(Detected change data)
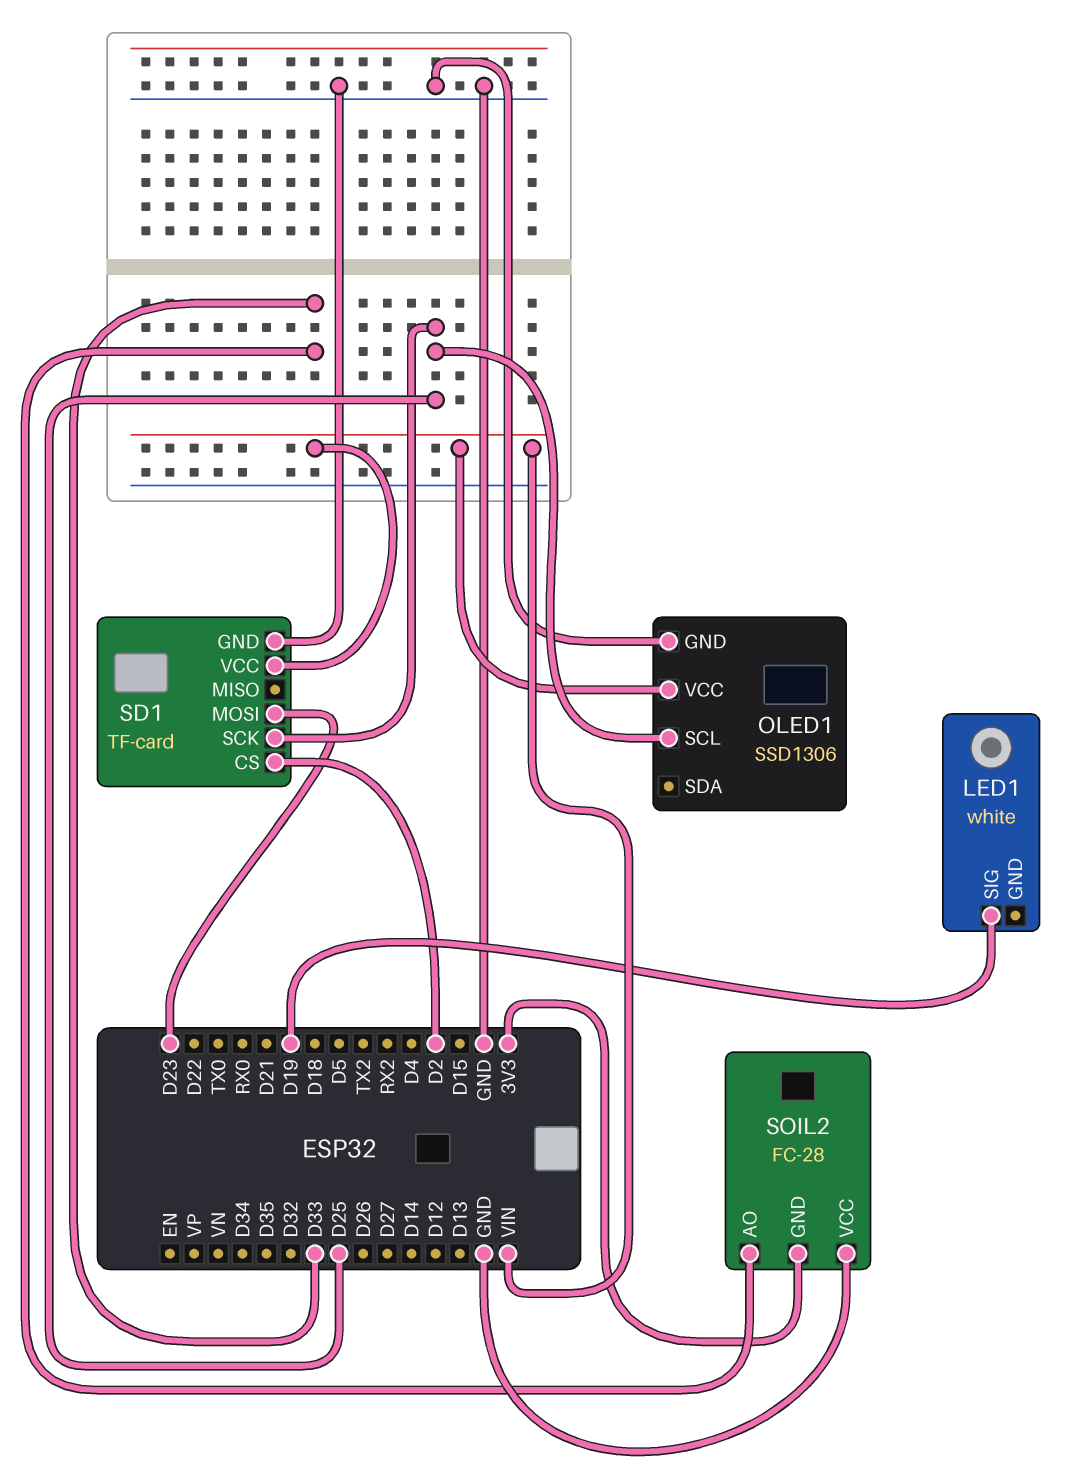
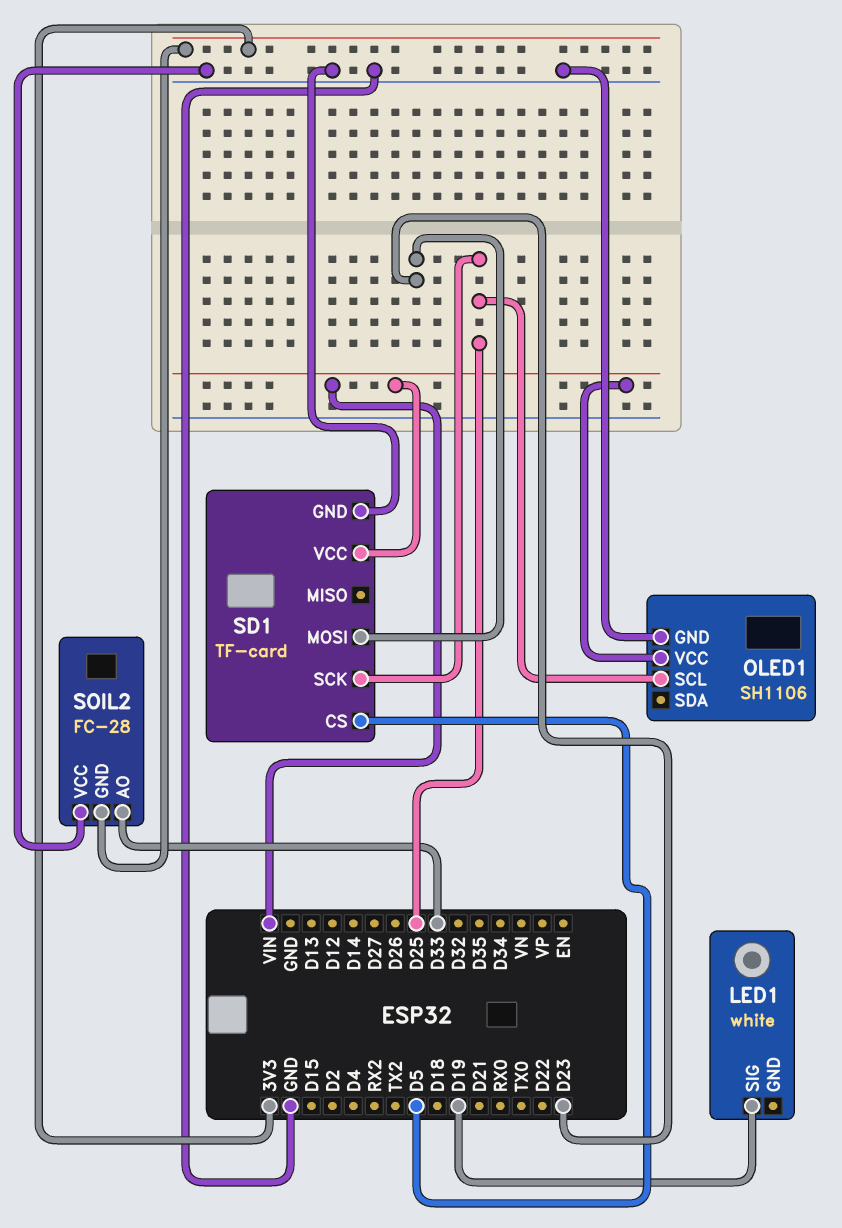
OLED1: SSD1306 -> SH1106
SD1 pin CS: D2 -> D5

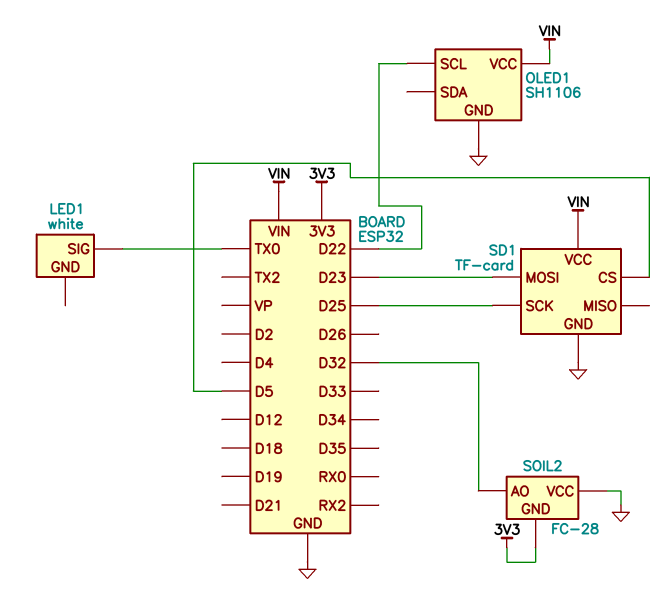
LED1 pin SIG: D19 -> TX0
OLED1 pin SCL: D25 -> D22
SOIL2 pin AO: D33 -> D32

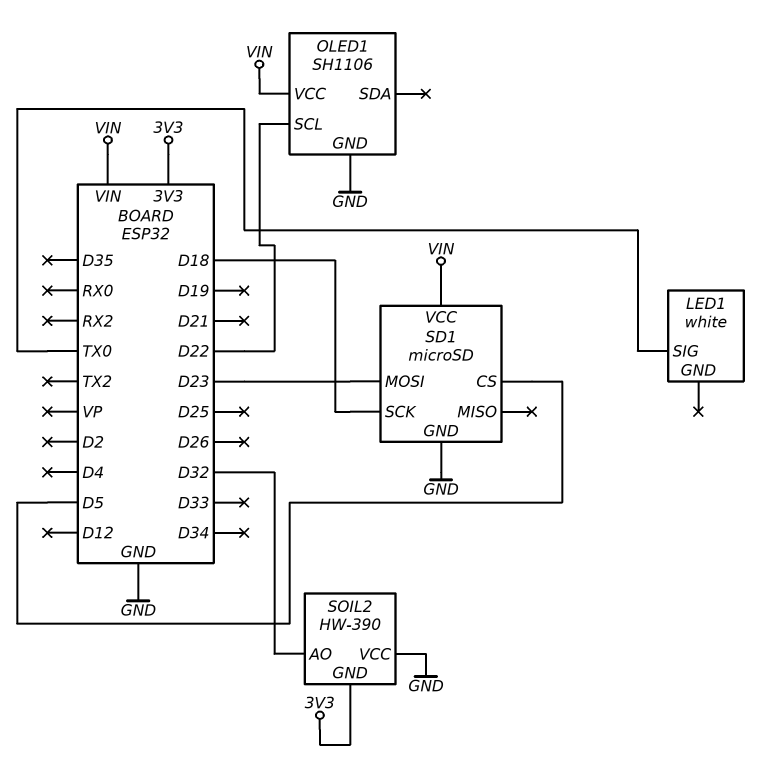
SD1: TF-card -> microSD
SD1 pin SCK: D25 -> D18
SOIL2: FC-28 -> HW-390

Required action:
Pictures do not go in the copy; print every entry exactly as it stands.

Task result:
OLED1: SSD1306 -> SH1106
SD1 pin CS: D2 -> D5

LED1 pin SIG: D19 -> TX0
OLED1 pin SCL: D25 -> D22
SOIL2 pin AO: D33 -> D32

SD1: TF-card -> microSD
SD1 pin SCK: D25 -> D18
SOIL2: FC-28 -> HW-390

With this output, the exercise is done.